▶ **WHAT TO WORK ON**
Give all of the data again exactly as written, omitting every image.

--- RECORDS PROVIDED ---

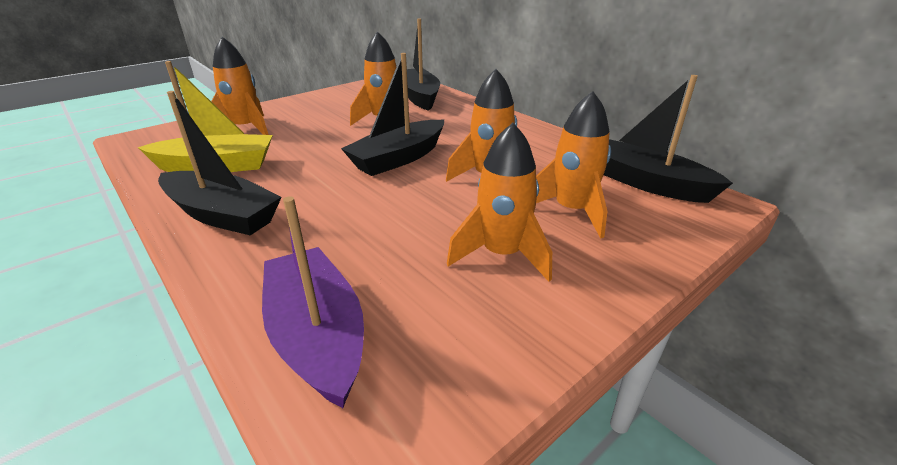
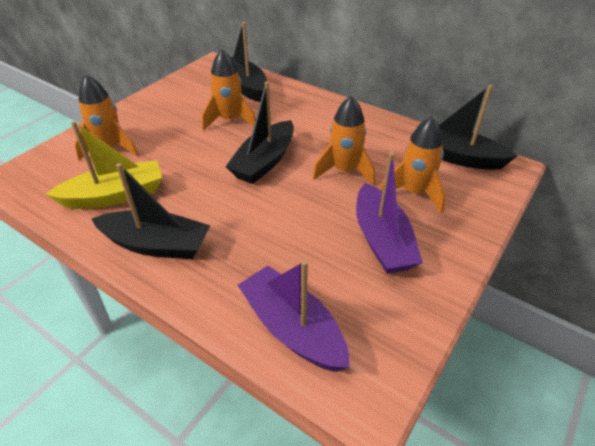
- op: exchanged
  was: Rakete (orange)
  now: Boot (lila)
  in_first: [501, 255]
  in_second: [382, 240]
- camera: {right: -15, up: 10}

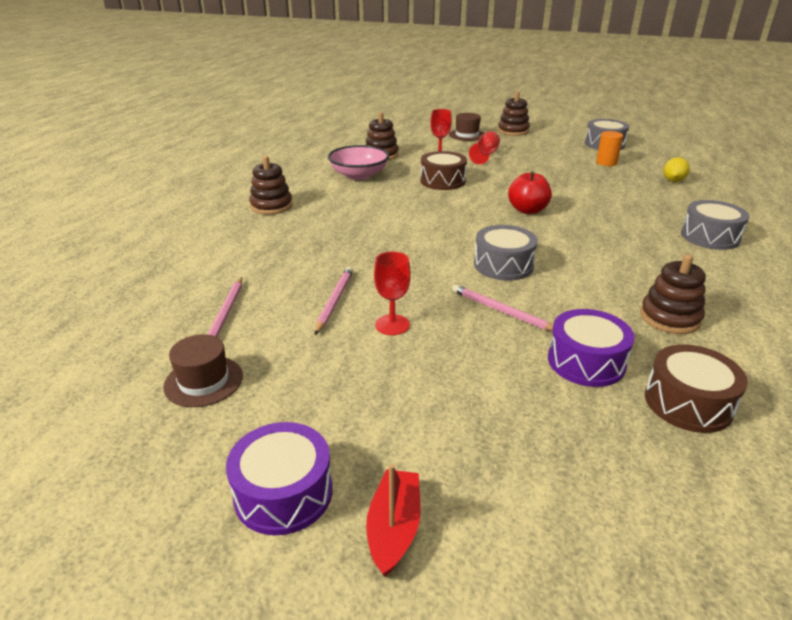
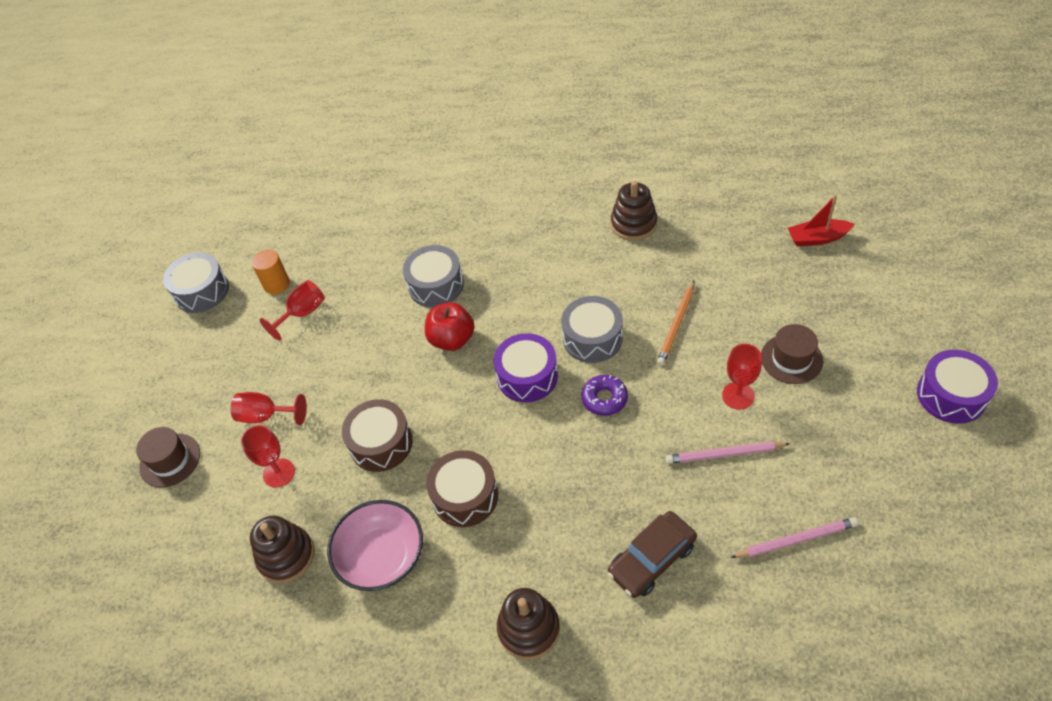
- op: relocated
  was: Hut (braun)
  in_first: [203, 381]
  in_second: [791, 359]
- op: relocated
  was: Boot (rot)
  in_first: [394, 528]
  in_second: [817, 238]
- op: colour
  was: Bleistift (rosa)
  now: Bleistift (orange)
  in_first: [502, 311]
  in_second: [677, 325]
- op: missing
  was: Stapelspielzeug (braun)
  in_first: [513, 131]
- op: relocated
  was: Trommel (lila)
  in_first: [586, 362]
  in_second: [527, 376]
- op: relocated
  was: Trommel (braun)
  in_first: [688, 403]
  in_second: [465, 496]
- op: missing
  was: Zitrone (gelb)
  in_first: [673, 181]
- op: relocated
  was: Trommel (grau)
  in_first: [710, 237]
  in_second: [436, 285]
- op: appeared
  now: Kelch (rot)
  in_second: [302, 313]
- op: appeared
  now: Donut (lila)
  in_second: [604, 399]
- op: appeared
  now: Auto (braun)
  in_second: [651, 559]
- camera: {right: -100, up: 20}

---

▶ **ANSWER SECTION**
- op: exchanged
  was: Rakete (orange)
  now: Boot (lila)
  in_first: [501, 255]
  in_second: [382, 240]
- camera: {right: -15, up: 10}

- op: relocated
  was: Hut (braun)
  in_first: [203, 381]
  in_second: [791, 359]
- op: relocated
  was: Boot (rot)
  in_first: [394, 528]
  in_second: [817, 238]
- op: colour
  was: Bleistift (rosa)
  now: Bleistift (orange)
  in_first: [502, 311]
  in_second: [677, 325]
- op: missing
  was: Stapelspielzeug (braun)
  in_first: [513, 131]
- op: relocated
  was: Trommel (lila)
  in_first: [586, 362]
  in_second: [527, 376]
- op: relocated
  was: Trommel (braun)
  in_first: [688, 403]
  in_second: [465, 496]
- op: missing
  was: Zitrone (gelb)
  in_first: [673, 181]
- op: relocated
  was: Trommel (grau)
  in_first: [710, 237]
  in_second: [436, 285]
- op: appeared
  now: Kelch (rot)
  in_second: [302, 313]
- op: appeared
  now: Donut (lila)
  in_second: [604, 399]
- op: appeared
  now: Auto (braun)
  in_second: [651, 559]
- camera: {right: -100, up: 20}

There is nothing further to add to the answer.